WORK TASK - Would you transcribe exactly the lines from the beginning of the records below through the line with "pink trapezoid: (198, 148)", both included, omitting the pictures?

DATASET EXTRACT -
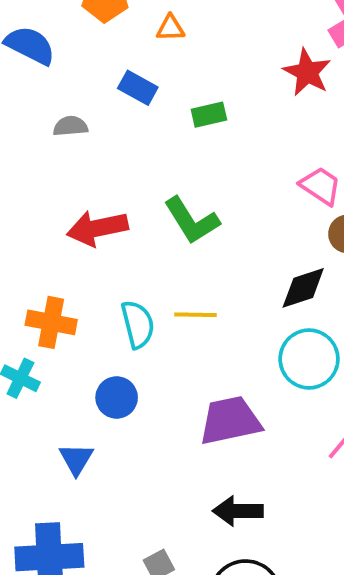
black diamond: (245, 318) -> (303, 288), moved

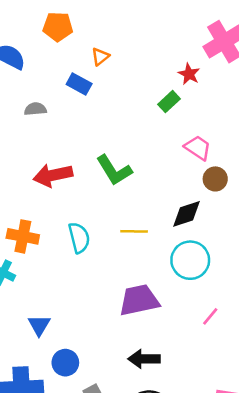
orange triangle: (170, 28) -> (100, 57), moved, turned -36
red star: (307, 72) -> (189, 74), size x0.7
green rectangle: (209, 115) -> (169, 102), moved, turned -30
yellow line: (195, 315) -> (134, 231), moved
blue circle: (117, 397) -> (65, 363), moved

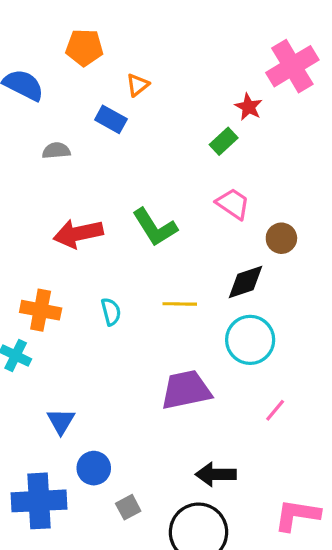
pink trapezoid: (198, 148) -> (233, 204), moved
cyan semicircle: (79, 238) -> (111, 312), size x0.7
black arrow: (144, 359) -> (216, 474), moved

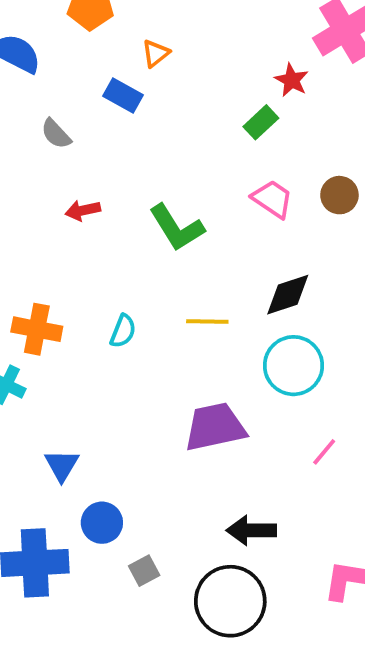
gray semicircle: (56, 151) -> (56, 134), turned -128
red arrow: (78, 234) -> (83, 210), moved, size x0.6
brown circle: (281, 238) -> (339, 195), moved
cyan semicircle: (111, 312) -> (123, 331), turned 36

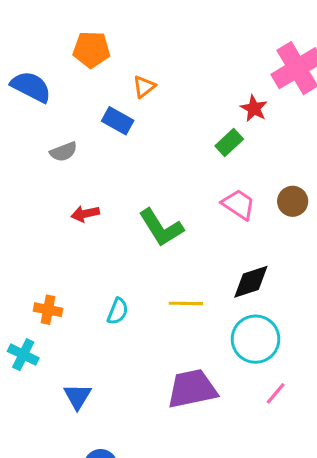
gray semicircle: (56, 134) -> (63, 152), turned -68
orange cross: (37, 329) -> (48, 310), size x0.7
pink line: (324, 452) -> (276, 393), moved
blue triangle: (62, 465) -> (77, 396), moved

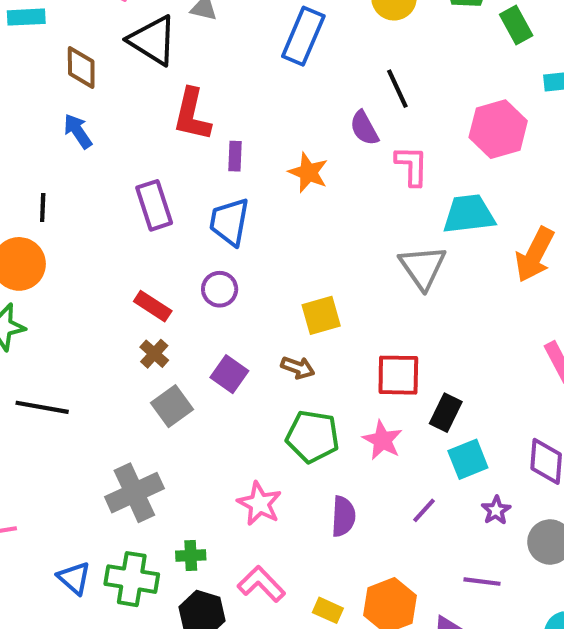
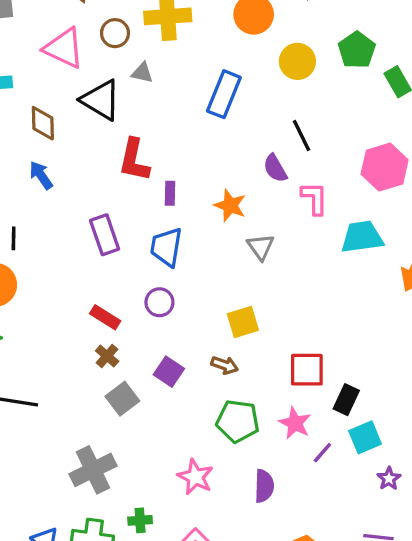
gray triangle: (423, 267) -> (261, 247), moved, size x0.7
purple line: (424, 510) -> (322, 453), moved

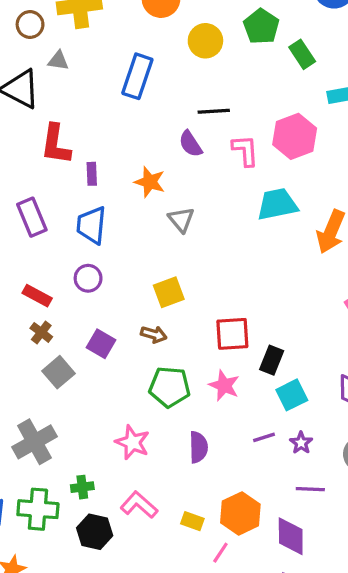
black line: (302, 136) -> (214, 111), turned -64
pink L-shape: (315, 198) -> (245, 151), moved
purple line: (322, 453) -> (264, 437), moved, turned 35
purple star: (389, 479) -> (301, 443), moved

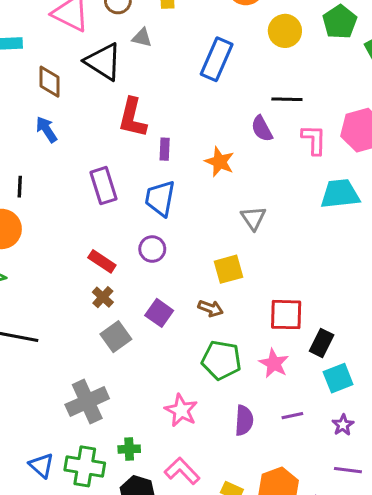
gray triangle: (181, 220) -> (253, 218), moved
purple line: (264, 437) -> (292, 416), moved

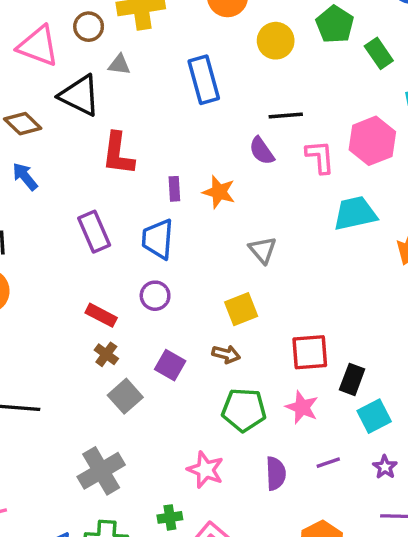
blue rectangle: (217, 59) -> (204, 80), turned -33
brown diamond: (49, 82) -> (23, 124), turned -40
purple rectangle: (165, 149) -> (174, 189), moved
green cross: (129, 449) -> (170, 517), moved

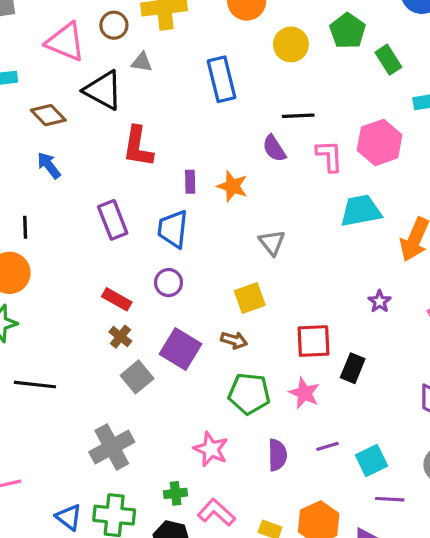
purple square: (170, 365) -> (181, 349), size x1.4
cyan square: (374, 416) -> (372, 460), moved
purple star: (385, 467) -> (380, 301), moved

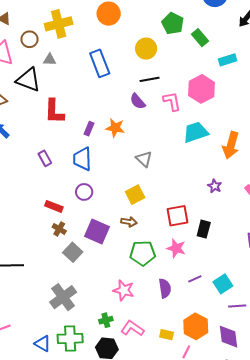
yellow circle: (291, 44) -> (146, 49), moved
purple rectangle: (190, 182) -> (89, 129), turned 32
purple rectangle: (113, 220) -> (45, 158), size x0.7

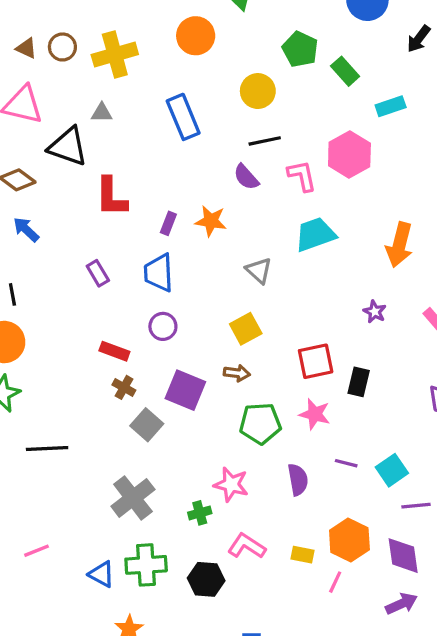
brown circle: (30, 39) -> (62, 47), moved
cyan trapezoid: (196, 132) -> (315, 234), moved
purple line: (195, 279) -> (346, 463), turned 40
green cross: (106, 320) -> (200, 513), moved

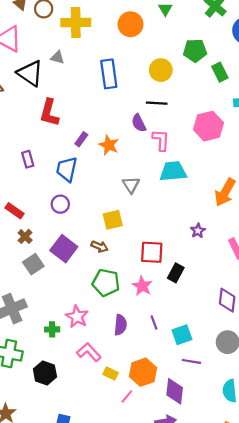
green pentagon: (300, 49) -> (195, 51), turned 30
pink L-shape: (302, 176) -> (161, 140), moved
red rectangle: (114, 351) -> (14, 211), moved
purple line: (346, 463) -> (154, 323), turned 40
pink L-shape: (247, 546) -> (89, 352), moved

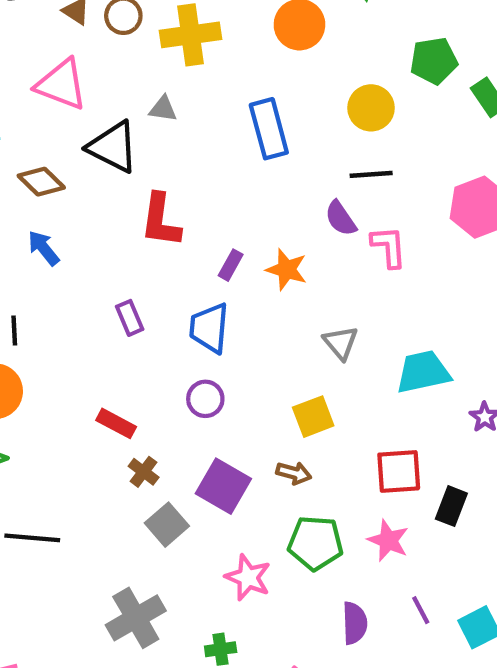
cyan trapezoid: (173, 171) -> (423, 372), moved
pink star: (77, 317) -> (248, 577), moved

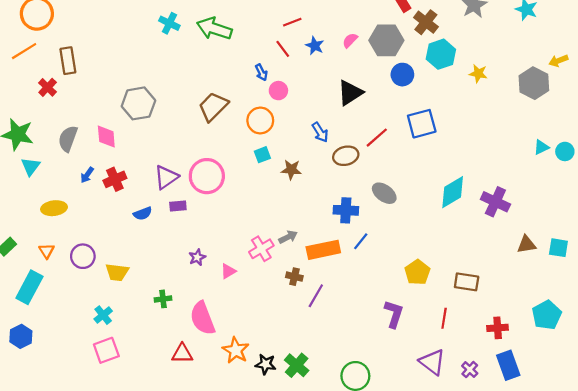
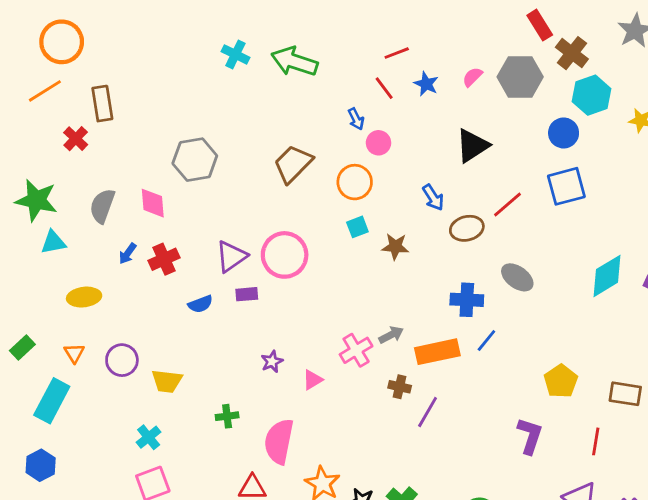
blue circle: (402, 75) -> (564, 133), moved
cyan triangle: (30, 166) -> (53, 242), turned 42
pink semicircle: (203, 318) -> (279, 441), turned 32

SOLUTION FOR THIS TASK -
black diamond: (245, 318) -> (303, 288), moved

orange triangle: (170, 28) -> (100, 57), moved, turned -36
red star: (307, 72) -> (189, 74), size x0.7
green rectangle: (209, 115) -> (169, 102), moved, turned -30
yellow line: (195, 315) -> (134, 231), moved
blue circle: (117, 397) -> (65, 363), moved

pink trapezoid: (198, 148) -> (233, 204), moved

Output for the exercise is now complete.